TO BE DONE: Copy the material below word for word, keeping every line in its original order.

THE RECORDS:
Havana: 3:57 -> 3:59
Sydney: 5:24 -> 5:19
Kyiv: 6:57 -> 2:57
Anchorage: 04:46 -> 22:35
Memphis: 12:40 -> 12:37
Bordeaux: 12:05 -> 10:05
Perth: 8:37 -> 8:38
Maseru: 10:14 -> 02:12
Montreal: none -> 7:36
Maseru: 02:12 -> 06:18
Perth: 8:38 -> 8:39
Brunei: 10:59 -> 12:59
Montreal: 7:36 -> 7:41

OUTPUT OF THE EXERCISE:
Havana: 3:57 -> 3:59
Sydney: 5:24 -> 5:19
Kyiv: 6:57 -> 2:57
Anchorage: 04:46 -> 22:35
Memphis: 12:40 -> 12:37
Bordeaux: 12:05 -> 10:05
Perth: 8:37 -> 8:38
Maseru: 10:14 -> 02:12
Montreal: none -> 7:36
Maseru: 02:12 -> 06:18
Perth: 8:38 -> 8:39
Brunei: 10:59 -> 12:59
Montreal: 7:36 -> 7:41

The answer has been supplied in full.